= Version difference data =
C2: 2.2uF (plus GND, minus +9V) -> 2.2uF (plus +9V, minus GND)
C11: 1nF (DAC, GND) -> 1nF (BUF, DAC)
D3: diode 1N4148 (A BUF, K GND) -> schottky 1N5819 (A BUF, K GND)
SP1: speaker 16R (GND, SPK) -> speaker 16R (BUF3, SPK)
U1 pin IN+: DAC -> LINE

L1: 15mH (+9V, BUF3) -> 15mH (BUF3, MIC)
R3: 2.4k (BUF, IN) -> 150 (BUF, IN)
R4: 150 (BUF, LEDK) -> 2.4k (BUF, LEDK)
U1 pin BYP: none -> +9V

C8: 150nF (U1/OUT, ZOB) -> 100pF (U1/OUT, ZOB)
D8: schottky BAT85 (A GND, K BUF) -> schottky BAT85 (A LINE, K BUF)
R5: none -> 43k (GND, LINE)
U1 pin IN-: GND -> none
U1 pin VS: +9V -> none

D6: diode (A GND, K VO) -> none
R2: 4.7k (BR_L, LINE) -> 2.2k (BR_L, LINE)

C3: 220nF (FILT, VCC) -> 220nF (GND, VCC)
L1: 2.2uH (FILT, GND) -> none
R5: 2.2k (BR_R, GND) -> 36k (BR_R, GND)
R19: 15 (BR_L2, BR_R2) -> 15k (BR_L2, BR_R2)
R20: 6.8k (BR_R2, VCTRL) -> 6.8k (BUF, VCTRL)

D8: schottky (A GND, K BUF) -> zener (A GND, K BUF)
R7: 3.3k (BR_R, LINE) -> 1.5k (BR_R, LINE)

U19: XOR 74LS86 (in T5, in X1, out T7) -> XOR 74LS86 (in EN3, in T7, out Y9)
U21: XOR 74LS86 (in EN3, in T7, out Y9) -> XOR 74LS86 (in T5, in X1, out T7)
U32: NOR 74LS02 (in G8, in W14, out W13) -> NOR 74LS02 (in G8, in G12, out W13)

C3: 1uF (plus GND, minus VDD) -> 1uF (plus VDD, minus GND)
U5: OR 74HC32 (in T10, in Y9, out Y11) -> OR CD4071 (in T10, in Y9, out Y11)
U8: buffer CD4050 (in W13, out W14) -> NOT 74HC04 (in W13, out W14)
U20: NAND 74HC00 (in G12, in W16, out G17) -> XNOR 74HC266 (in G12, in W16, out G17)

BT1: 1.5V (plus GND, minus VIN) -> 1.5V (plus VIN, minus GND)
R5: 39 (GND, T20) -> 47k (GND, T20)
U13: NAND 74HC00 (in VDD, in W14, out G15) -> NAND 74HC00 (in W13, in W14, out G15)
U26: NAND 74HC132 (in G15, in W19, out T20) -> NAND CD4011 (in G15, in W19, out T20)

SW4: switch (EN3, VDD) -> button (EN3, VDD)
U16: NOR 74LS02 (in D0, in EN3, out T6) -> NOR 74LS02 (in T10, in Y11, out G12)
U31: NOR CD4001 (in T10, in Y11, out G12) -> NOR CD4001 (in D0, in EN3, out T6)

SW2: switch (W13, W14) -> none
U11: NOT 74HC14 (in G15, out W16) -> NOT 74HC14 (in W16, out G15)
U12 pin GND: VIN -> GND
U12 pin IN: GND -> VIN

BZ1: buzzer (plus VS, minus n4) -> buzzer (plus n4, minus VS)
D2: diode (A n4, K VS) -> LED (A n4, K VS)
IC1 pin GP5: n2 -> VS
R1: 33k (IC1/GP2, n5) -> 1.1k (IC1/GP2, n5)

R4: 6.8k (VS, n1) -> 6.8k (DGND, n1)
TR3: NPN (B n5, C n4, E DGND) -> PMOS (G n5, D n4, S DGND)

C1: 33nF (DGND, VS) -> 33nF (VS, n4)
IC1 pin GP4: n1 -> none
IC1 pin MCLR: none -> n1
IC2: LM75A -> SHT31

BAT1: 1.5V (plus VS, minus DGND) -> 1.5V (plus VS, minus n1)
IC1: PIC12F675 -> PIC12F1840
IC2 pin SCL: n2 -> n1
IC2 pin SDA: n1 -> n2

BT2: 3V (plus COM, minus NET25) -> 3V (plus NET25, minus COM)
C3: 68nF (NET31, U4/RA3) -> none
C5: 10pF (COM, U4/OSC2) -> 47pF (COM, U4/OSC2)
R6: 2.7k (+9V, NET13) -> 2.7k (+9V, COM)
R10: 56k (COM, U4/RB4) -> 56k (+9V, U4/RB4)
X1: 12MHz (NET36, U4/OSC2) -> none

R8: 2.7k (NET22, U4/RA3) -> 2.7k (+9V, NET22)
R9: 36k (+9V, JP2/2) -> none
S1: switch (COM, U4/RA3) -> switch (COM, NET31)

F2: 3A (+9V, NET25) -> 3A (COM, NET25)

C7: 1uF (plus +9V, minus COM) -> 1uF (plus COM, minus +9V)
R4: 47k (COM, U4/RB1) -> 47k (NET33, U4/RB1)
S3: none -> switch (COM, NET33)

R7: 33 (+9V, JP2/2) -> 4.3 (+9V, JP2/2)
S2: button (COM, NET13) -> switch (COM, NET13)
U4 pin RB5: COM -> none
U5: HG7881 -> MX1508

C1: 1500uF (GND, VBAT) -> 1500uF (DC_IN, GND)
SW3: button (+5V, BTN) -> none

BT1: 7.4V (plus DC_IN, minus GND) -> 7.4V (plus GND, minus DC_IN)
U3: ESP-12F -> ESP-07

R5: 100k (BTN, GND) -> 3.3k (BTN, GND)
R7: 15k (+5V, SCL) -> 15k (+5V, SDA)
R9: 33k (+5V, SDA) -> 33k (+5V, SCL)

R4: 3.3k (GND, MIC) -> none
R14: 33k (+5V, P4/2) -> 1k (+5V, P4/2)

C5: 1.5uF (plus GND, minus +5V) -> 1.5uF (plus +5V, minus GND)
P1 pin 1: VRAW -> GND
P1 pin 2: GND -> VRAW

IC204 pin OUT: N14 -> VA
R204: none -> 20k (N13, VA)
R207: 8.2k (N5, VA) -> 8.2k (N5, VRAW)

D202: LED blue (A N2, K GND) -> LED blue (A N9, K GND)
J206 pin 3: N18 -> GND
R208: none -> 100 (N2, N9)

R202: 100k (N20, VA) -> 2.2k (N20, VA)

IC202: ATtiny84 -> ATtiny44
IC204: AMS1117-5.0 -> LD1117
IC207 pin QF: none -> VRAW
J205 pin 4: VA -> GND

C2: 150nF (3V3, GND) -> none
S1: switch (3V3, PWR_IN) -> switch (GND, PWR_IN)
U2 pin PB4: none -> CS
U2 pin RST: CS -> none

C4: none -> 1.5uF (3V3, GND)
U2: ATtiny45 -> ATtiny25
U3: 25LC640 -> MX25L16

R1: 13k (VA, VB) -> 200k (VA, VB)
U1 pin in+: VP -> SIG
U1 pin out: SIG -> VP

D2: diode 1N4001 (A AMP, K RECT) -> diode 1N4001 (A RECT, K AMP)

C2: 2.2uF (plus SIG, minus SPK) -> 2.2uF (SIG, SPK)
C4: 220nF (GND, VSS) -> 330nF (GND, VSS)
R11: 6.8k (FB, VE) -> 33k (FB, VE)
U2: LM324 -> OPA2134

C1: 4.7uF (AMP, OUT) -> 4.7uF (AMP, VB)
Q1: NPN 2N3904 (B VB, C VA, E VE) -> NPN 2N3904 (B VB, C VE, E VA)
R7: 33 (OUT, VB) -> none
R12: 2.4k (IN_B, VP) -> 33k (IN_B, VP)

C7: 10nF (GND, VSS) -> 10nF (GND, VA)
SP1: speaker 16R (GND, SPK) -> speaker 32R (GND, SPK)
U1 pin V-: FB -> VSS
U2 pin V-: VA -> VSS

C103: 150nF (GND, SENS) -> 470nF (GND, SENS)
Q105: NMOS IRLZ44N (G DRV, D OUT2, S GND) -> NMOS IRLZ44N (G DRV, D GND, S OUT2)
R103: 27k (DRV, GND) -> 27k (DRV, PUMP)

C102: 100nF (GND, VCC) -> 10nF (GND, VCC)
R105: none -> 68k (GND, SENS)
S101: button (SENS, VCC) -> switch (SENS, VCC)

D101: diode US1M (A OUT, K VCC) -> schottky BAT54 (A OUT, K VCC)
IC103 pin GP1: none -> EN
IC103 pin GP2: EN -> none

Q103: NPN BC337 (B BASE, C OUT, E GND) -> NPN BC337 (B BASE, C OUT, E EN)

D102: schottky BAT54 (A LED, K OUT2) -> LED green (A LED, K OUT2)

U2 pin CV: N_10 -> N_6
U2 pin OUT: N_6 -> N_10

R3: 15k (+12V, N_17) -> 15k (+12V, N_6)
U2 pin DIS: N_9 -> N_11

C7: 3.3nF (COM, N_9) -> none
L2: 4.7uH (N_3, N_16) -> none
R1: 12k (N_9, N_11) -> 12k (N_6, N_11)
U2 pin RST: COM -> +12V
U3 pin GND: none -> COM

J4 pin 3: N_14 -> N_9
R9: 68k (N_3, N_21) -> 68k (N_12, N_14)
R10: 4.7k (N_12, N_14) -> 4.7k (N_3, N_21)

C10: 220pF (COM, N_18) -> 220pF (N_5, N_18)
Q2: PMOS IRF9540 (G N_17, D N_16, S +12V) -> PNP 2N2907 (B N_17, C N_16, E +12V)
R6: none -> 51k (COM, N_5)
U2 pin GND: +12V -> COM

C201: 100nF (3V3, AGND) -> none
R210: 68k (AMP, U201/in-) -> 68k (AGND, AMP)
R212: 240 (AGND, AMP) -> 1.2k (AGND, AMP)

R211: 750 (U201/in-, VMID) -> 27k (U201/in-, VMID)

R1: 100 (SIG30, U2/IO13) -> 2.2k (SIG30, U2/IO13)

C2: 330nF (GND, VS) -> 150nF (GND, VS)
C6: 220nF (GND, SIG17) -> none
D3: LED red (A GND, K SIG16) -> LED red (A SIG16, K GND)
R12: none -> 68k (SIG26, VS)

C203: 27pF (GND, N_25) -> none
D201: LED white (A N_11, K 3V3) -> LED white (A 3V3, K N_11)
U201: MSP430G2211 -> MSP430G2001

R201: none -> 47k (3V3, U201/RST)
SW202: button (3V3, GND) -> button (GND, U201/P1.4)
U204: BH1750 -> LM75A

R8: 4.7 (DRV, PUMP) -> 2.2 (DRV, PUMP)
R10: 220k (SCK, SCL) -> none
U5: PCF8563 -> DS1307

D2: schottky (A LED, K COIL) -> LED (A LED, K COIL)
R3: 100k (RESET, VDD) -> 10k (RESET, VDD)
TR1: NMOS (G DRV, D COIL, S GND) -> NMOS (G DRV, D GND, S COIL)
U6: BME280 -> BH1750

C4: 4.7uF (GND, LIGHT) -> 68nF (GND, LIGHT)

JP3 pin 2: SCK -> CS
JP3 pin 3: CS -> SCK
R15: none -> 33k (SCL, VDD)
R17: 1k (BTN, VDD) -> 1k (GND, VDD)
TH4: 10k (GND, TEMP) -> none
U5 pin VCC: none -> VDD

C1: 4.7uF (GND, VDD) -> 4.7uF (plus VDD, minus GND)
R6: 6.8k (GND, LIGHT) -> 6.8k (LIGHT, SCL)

= What you will do =
Which lines in the data hold the string "switch"? Copy each of them.

= Reply =
SW4: switch (EN3, VDD) -> button (EN3, VDD)
SW2: switch (W13, W14) -> none
S1: switch (COM, U4/RA3) -> switch (COM, NET31)
S3: none -> switch (COM, NET33)
S2: button (COM, NET13) -> switch (COM, NET13)
S1: switch (3V3, PWR_IN) -> switch (GND, PWR_IN)
S101: button (SENS, VCC) -> switch (SENS, VCC)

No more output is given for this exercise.